### EXERCISE GOAL
The response must match the data below exactly, line for line.

Items from a dataset
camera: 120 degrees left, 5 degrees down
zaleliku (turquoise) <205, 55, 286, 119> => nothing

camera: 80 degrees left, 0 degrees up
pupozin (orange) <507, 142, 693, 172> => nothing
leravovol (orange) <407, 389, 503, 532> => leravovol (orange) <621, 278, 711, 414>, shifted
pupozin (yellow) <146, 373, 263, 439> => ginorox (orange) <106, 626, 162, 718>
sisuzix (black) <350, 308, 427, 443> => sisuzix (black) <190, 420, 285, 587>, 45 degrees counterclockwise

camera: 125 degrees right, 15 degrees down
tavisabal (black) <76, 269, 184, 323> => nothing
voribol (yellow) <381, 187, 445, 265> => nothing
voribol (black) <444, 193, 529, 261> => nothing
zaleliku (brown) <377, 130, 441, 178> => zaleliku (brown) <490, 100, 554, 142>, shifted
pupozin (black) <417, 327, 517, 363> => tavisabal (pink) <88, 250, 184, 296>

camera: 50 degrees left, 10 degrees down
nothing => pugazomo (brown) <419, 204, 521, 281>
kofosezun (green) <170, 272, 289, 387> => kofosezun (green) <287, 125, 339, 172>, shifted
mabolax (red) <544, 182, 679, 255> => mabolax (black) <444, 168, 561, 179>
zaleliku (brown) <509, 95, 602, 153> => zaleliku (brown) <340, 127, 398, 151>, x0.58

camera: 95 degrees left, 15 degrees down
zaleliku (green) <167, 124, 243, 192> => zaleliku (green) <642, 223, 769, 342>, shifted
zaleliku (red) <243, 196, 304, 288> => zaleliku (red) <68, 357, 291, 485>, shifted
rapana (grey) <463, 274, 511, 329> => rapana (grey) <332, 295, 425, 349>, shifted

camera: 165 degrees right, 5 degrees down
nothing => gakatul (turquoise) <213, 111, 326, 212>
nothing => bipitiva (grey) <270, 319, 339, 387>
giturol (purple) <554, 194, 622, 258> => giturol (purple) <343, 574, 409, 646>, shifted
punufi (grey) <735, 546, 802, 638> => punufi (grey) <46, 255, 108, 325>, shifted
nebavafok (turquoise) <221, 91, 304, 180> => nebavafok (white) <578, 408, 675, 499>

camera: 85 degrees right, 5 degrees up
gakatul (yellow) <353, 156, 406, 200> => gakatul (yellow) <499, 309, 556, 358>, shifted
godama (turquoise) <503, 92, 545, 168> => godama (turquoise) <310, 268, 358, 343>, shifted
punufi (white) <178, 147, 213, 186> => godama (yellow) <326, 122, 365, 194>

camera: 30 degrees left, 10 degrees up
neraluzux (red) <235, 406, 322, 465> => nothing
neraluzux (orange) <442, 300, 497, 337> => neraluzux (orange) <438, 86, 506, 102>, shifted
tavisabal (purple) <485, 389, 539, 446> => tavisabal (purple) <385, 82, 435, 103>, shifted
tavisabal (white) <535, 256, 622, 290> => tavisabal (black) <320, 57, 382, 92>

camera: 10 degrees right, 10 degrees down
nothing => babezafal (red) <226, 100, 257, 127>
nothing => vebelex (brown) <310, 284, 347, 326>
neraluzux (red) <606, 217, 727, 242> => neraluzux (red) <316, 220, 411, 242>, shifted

### TASK RESPONSE
camera: 120 degrees left, 5 degrees down
zaleliku (turquoise) <205, 55, 286, 119> => nothing

camera: 80 degrees left, 0 degrees up
pupozin (orange) <507, 142, 693, 172> => nothing
leravovol (orange) <407, 389, 503, 532> => leravovol (orange) <621, 278, 711, 414>, shifted
pupozin (yellow) <146, 373, 263, 439> => ginorox (orange) <106, 626, 162, 718>
sisuzix (black) <350, 308, 427, 443> => sisuzix (black) <190, 420, 285, 587>, 45 degrees counterclockwise

camera: 125 degrees right, 15 degrees down
tavisabal (black) <76, 269, 184, 323> => nothing
voribol (yellow) <381, 187, 445, 265> => nothing
voribol (black) <444, 193, 529, 261> => nothing
zaleliku (brown) <377, 130, 441, 178> => zaleliku (brown) <490, 100, 554, 142>, shifted
pupozin (black) <417, 327, 517, 363> => tavisabal (pink) <88, 250, 184, 296>

camera: 50 degrees left, 10 degrees down
nothing => pugazomo (brown) <419, 204, 521, 281>
kofosezun (green) <170, 272, 289, 387> => kofosezun (green) <287, 125, 339, 172>, shifted
mabolax (red) <544, 182, 679, 255> => mabolax (black) <444, 168, 561, 179>
zaleliku (brown) <509, 95, 602, 153> => zaleliku (brown) <340, 127, 398, 151>, x0.58

camera: 95 degrees left, 15 degrees down
zaleliku (green) <167, 124, 243, 192> => zaleliku (green) <642, 223, 769, 342>, shifted
zaleliku (red) <243, 196, 304, 288> => zaleliku (red) <68, 357, 291, 485>, shifted
rapana (grey) <463, 274, 511, 329> => rapana (grey) <332, 295, 425, 349>, shifted

camera: 165 degrees right, 5 degrees down
nothing => gakatul (turquoise) <213, 111, 326, 212>
nothing => bipitiva (grey) <270, 319, 339, 387>
giturol (purple) <554, 194, 622, 258> => giturol (purple) <343, 574, 409, 646>, shifted
punufi (grey) <735, 546, 802, 638> => punufi (grey) <46, 255, 108, 325>, shifted
nebavafok (turquoise) <221, 91, 304, 180> => nebavafok (white) <578, 408, 675, 499>

camera: 85 degrees right, 5 degrees up
gakatul (yellow) <353, 156, 406, 200> => gakatul (yellow) <499, 309, 556, 358>, shifted
godama (turquoise) <503, 92, 545, 168> => godama (turquoise) <310, 268, 358, 343>, shifted
punufi (white) <178, 147, 213, 186> => godama (yellow) <326, 122, 365, 194>

camera: 30 degrees left, 10 degrees up
neraluzux (red) <235, 406, 322, 465> => nothing
neraluzux (orange) <442, 300, 497, 337> => neraluzux (orange) <438, 86, 506, 102>, shifted
tavisabal (purple) <485, 389, 539, 446> => tavisabal (purple) <385, 82, 435, 103>, shifted
tavisabal (white) <535, 256, 622, 290> => tavisabal (black) <320, 57, 382, 92>

camera: 10 degrees right, 10 degrees down
nothing => babezafal (red) <226, 100, 257, 127>
nothing => vebelex (brown) <310, 284, 347, 326>
neraluzux (red) <606, 217, 727, 242> => neraluzux (red) <316, 220, 411, 242>, shifted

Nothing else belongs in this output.